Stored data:

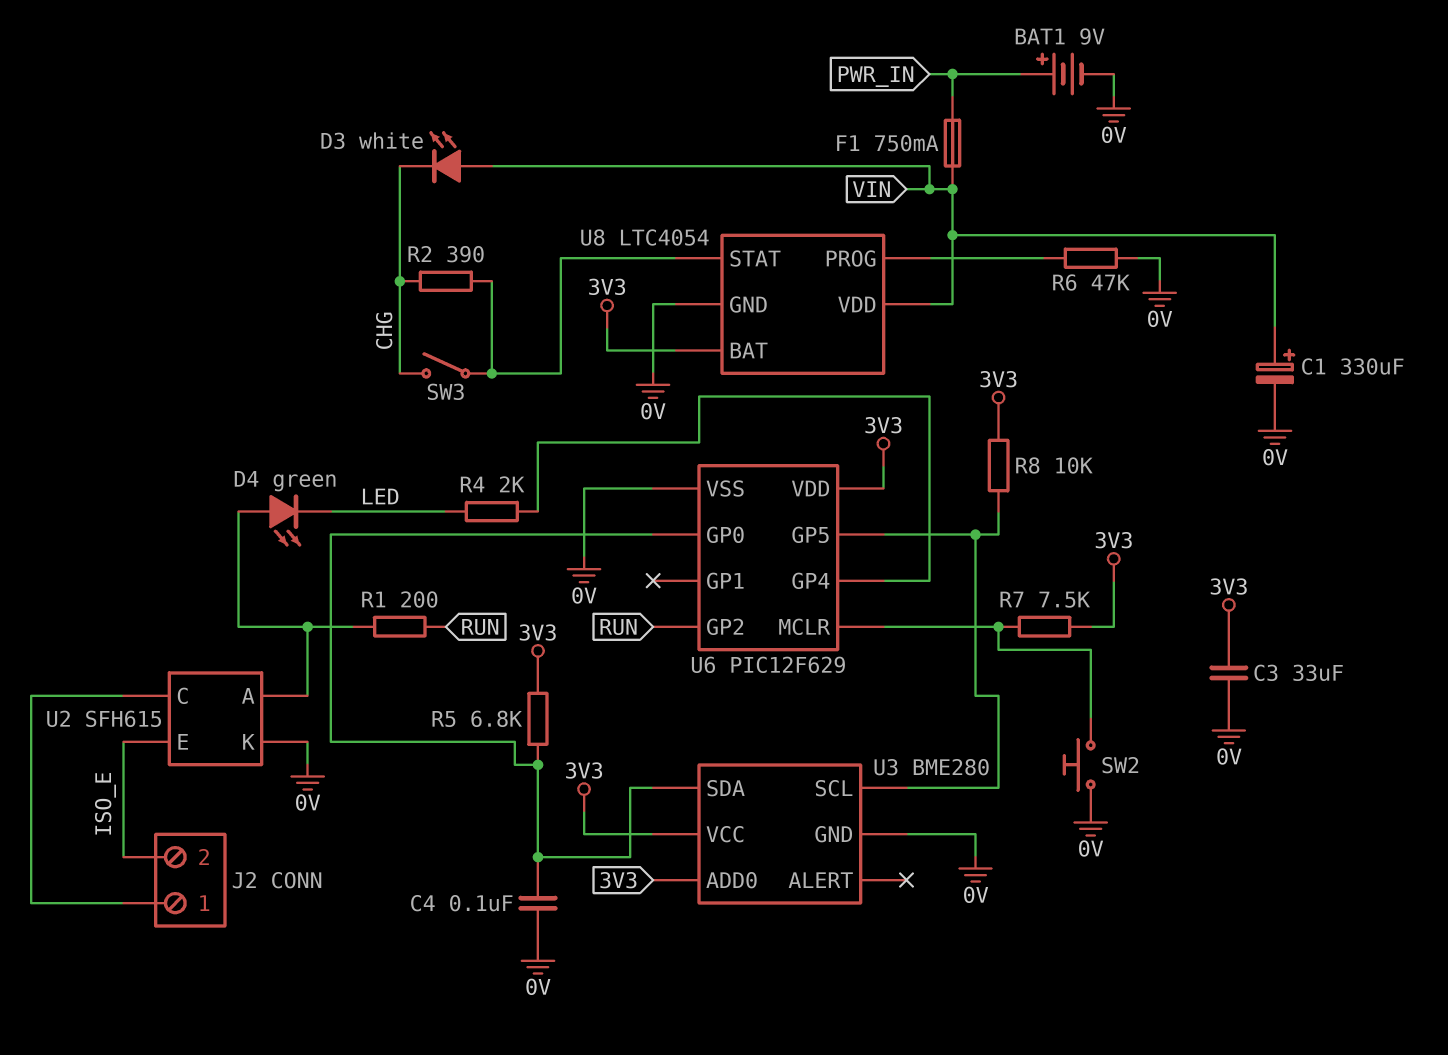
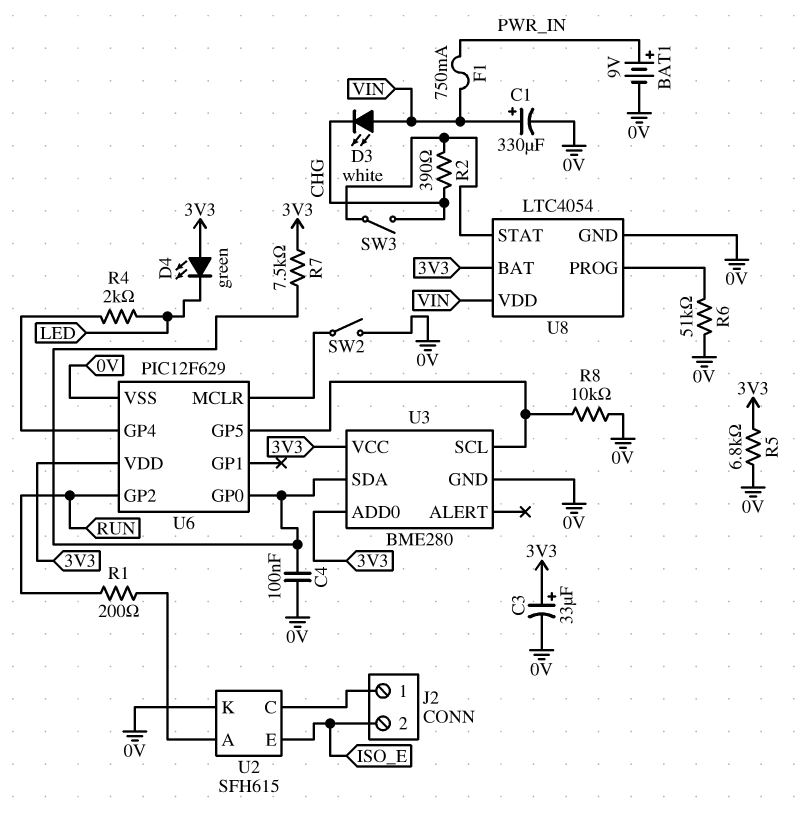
C3: 33uF (0V, 3V3) -> 33uF (plus 3V3, minus 0V)
D4: LED green (A U2/A, K LED) -> LED green (A 3V3, K LED)
R5: 6.8k (3V3, U3/SDA) -> 6.8k (0V, 3V3)
R6: 47k (0V, U8/PROG) -> 51k (0V, U8/PROG)
R7: 7.5k (3V3, U6/MCLR) -> 7.5k (3V3, U3/SDA)
R8: 10k (3V3, U3/SCL) -> 10k (0V, U3/SCL)
SW2: button (0V, U6/MCLR) -> switch (0V, U6/MCLR)

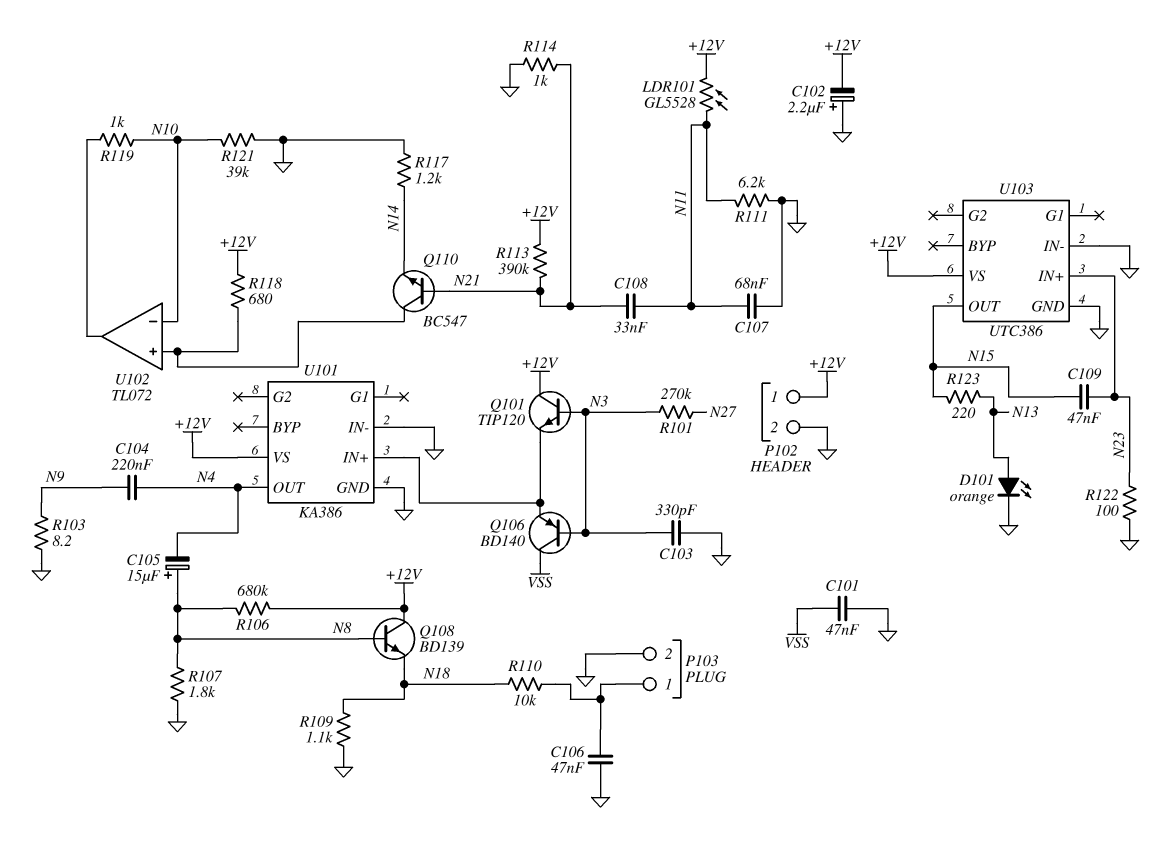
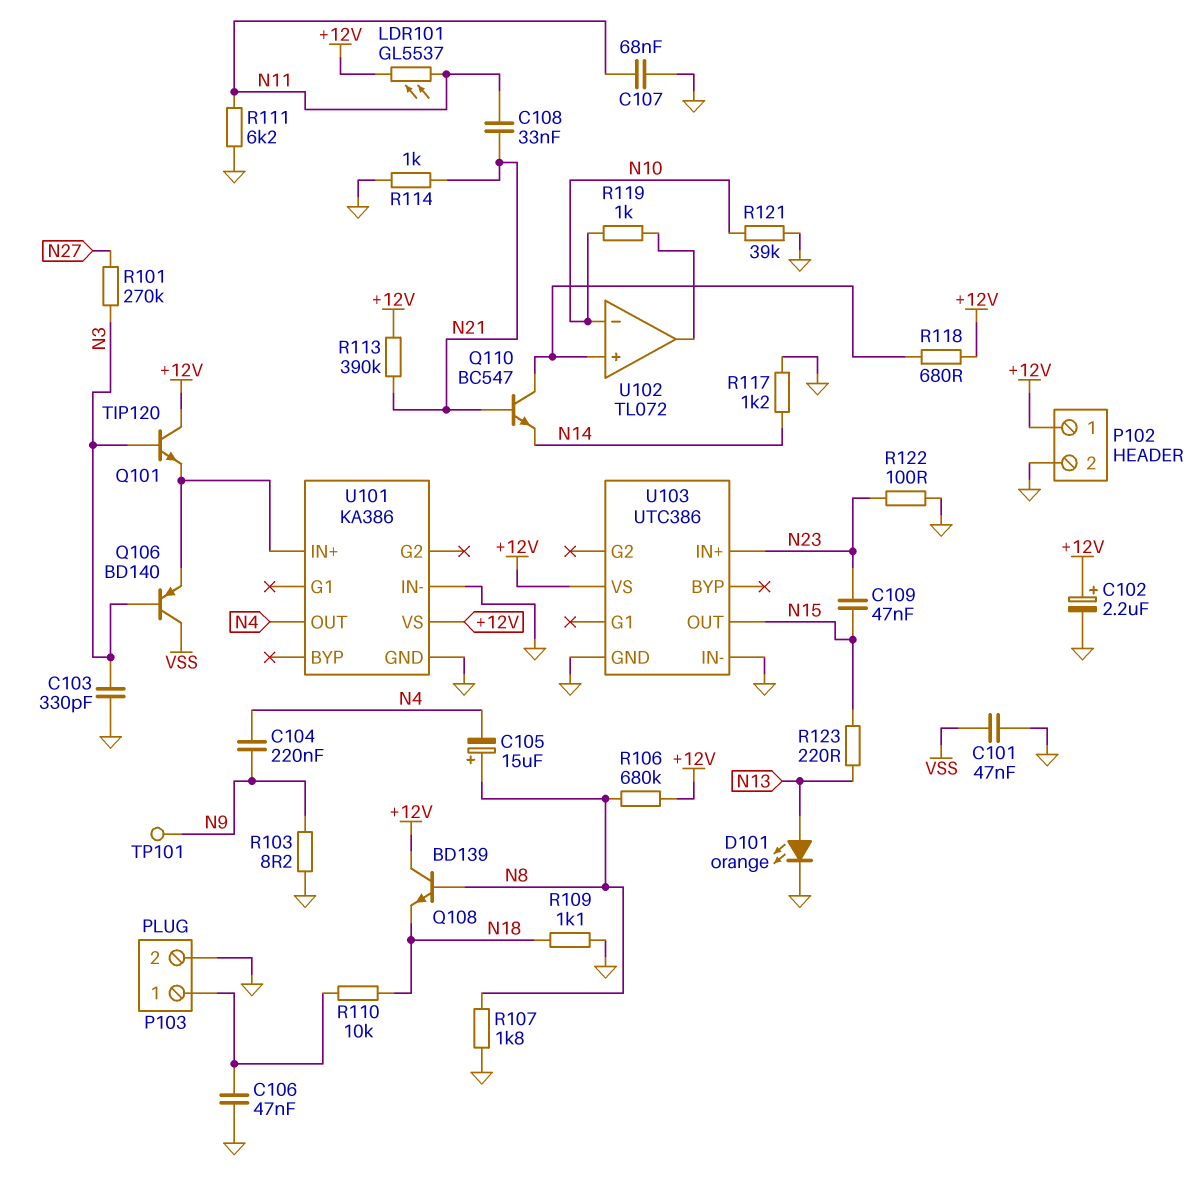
C102: 2.2uF (plus GND, minus +12V) -> 2.2uF (plus +12V, minus GND)
LDR101: GL5528 (+12V, N11) -> GL5537 (+12V, N11)
TP101: none -> test point (N9)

What the task asks
Return each line in the records that holds the string "plus".

Written reply
C3: 33uF (0V, 3V3) -> 33uF (plus 3V3, minus 0V)
C102: 2.2uF (plus GND, minus +12V) -> 2.2uF (plus +12V, minus GND)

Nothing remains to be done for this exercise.